#### [YOUR OBJECTIVE]
Which lines hold the string "blue"? Copy each of them from the material below.

#### [THE RECORDS]
=== Begin Enclosure ===

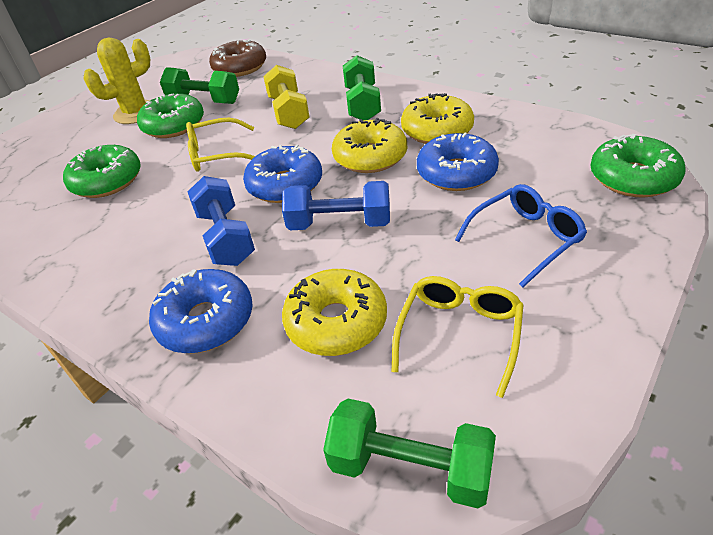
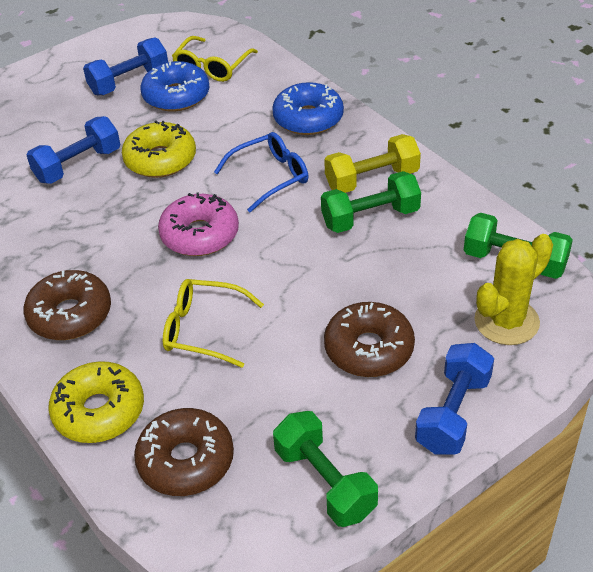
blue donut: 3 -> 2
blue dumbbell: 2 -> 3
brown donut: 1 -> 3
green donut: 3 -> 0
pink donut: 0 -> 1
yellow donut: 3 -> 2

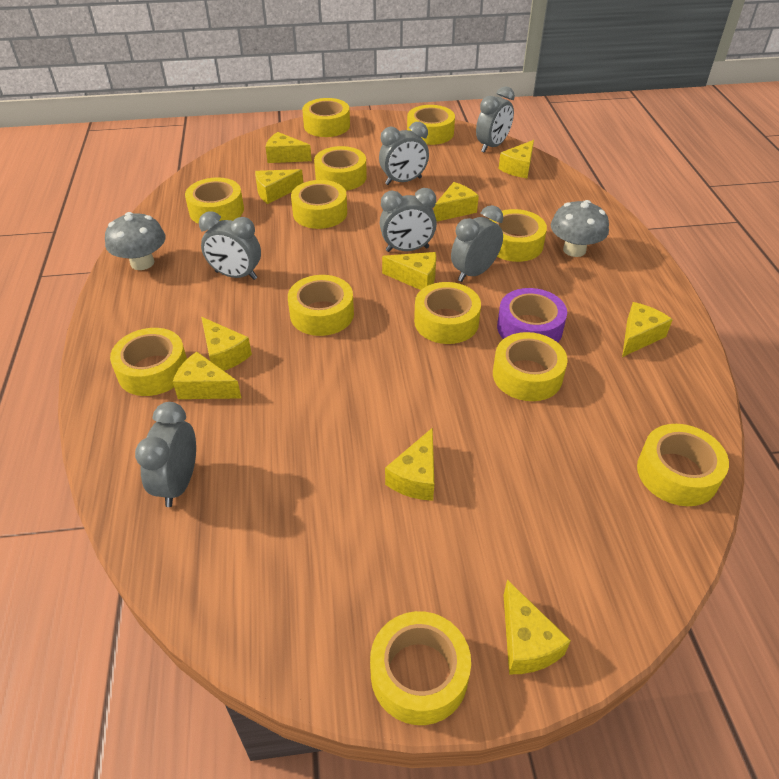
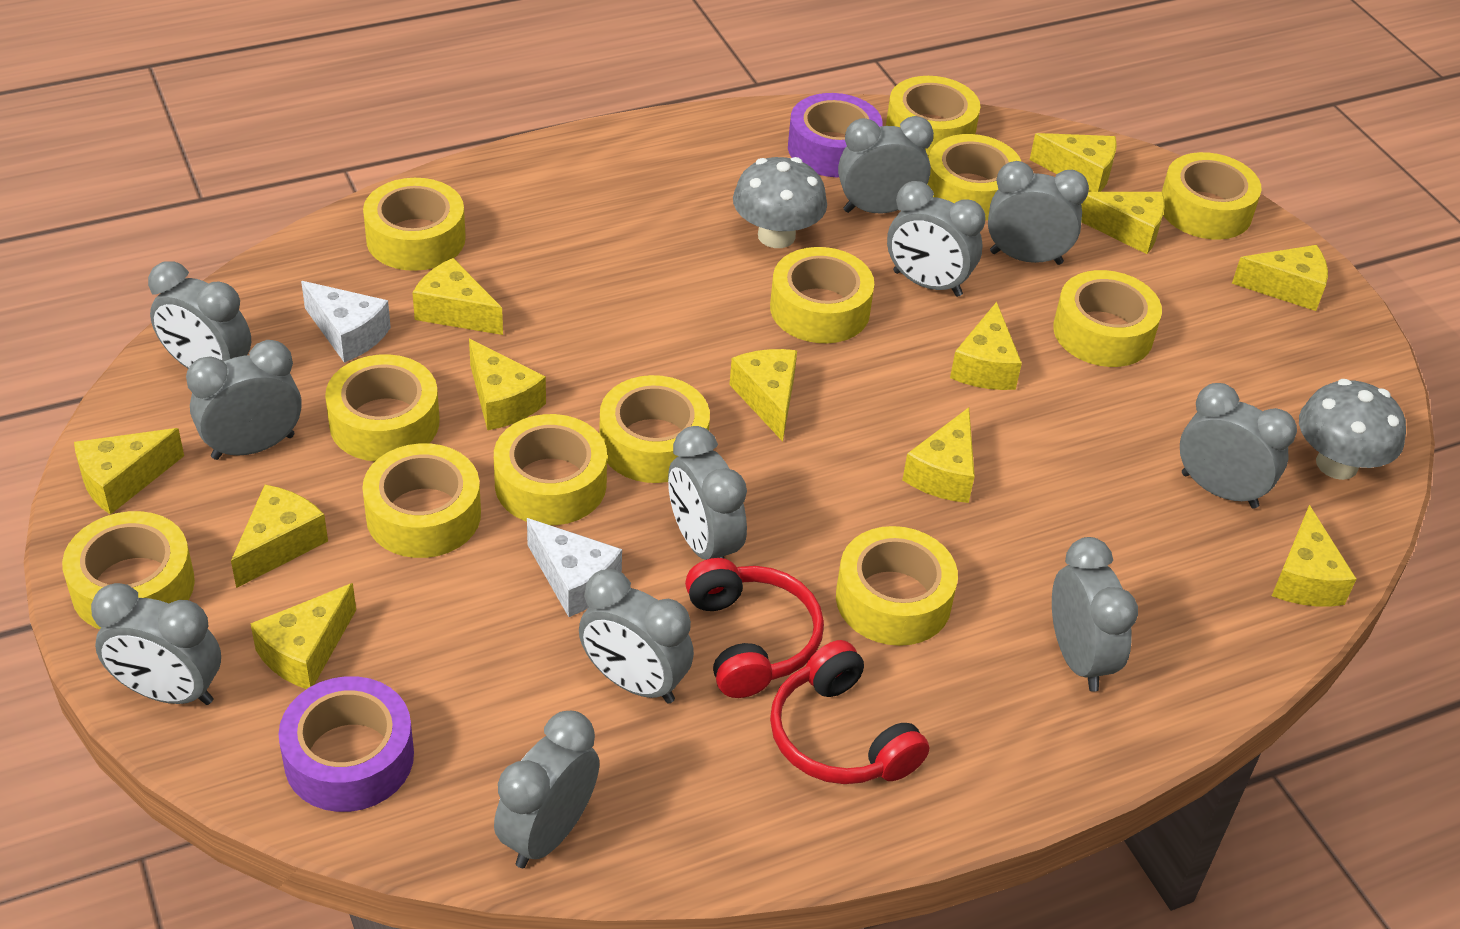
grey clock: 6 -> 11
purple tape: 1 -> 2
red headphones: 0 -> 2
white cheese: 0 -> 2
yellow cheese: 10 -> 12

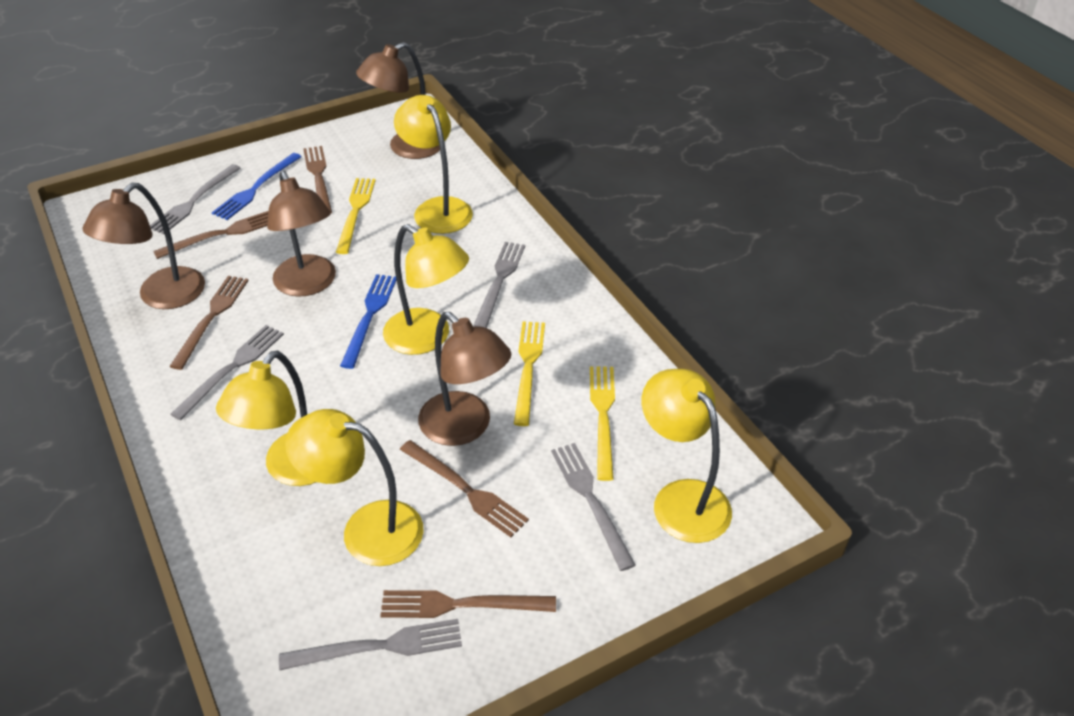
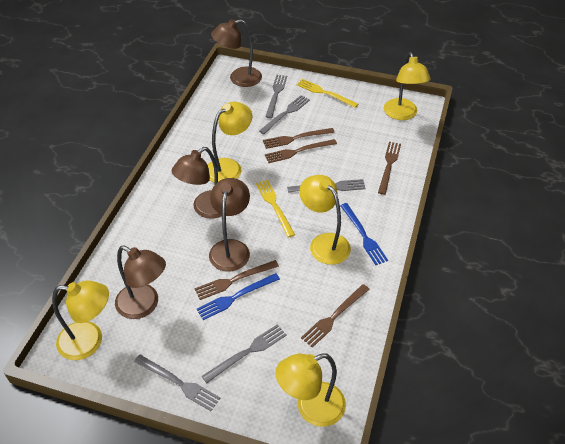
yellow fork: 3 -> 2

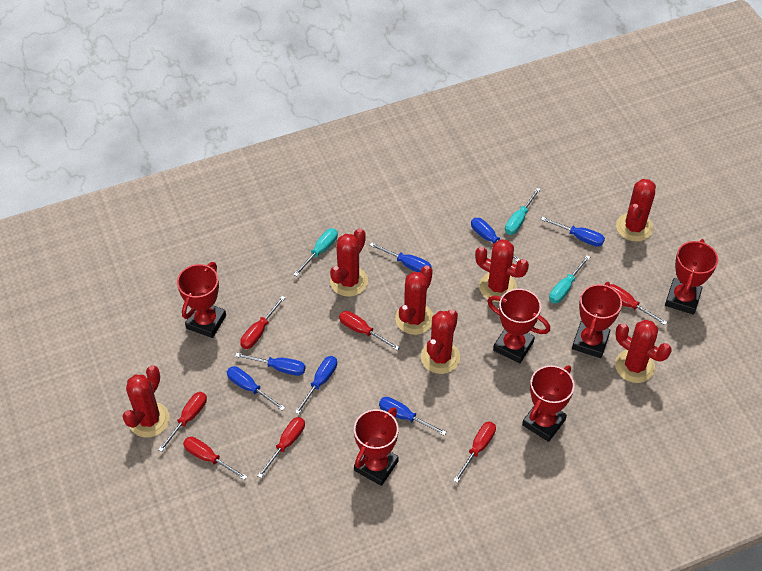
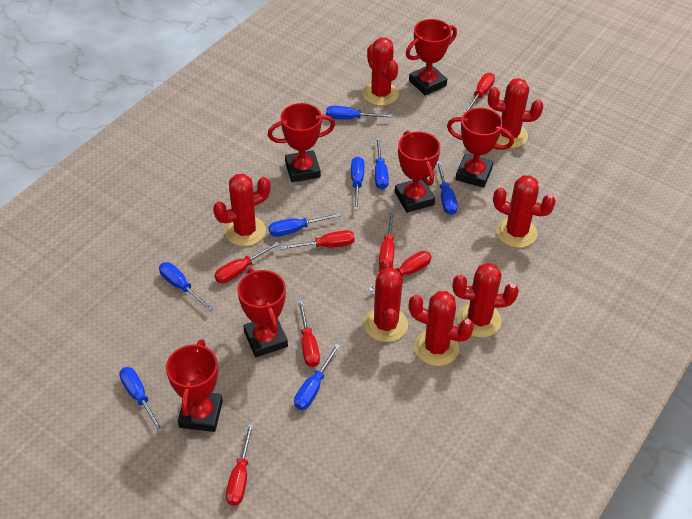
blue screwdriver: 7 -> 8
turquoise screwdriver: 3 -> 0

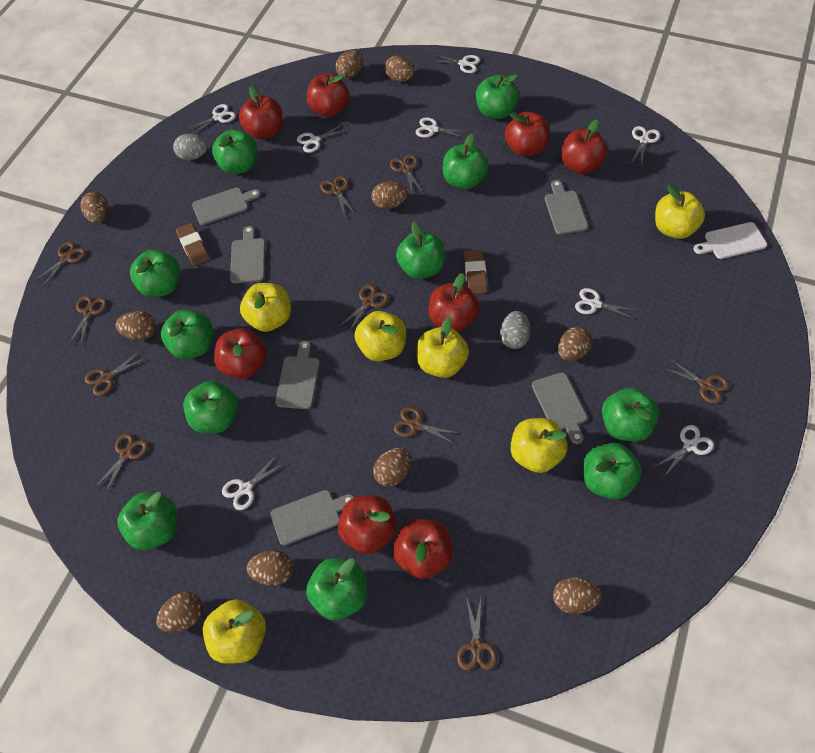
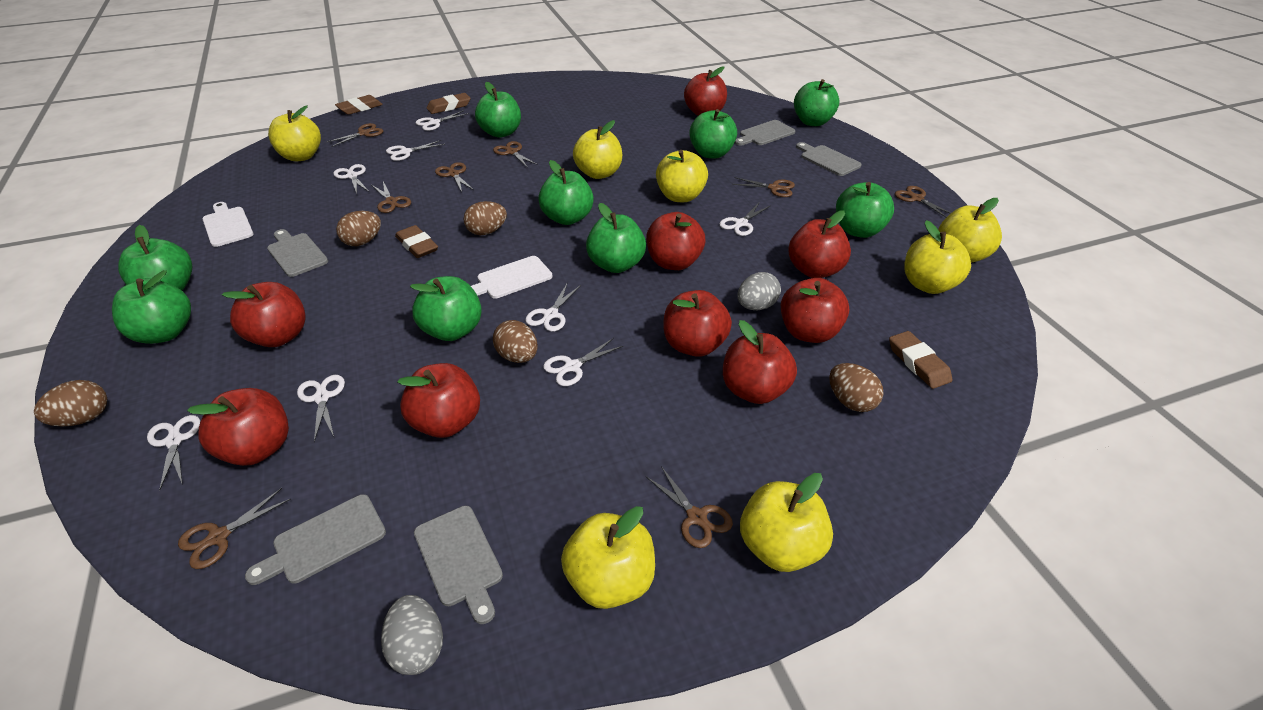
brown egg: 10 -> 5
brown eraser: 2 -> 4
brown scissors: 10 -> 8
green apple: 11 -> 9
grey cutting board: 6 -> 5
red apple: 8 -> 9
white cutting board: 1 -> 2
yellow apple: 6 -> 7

=== End Enclosure ===

#### [OUTPUT]
blue donut: 3 -> 2
blue dumbbell: 2 -> 3
blue screwdriver: 7 -> 8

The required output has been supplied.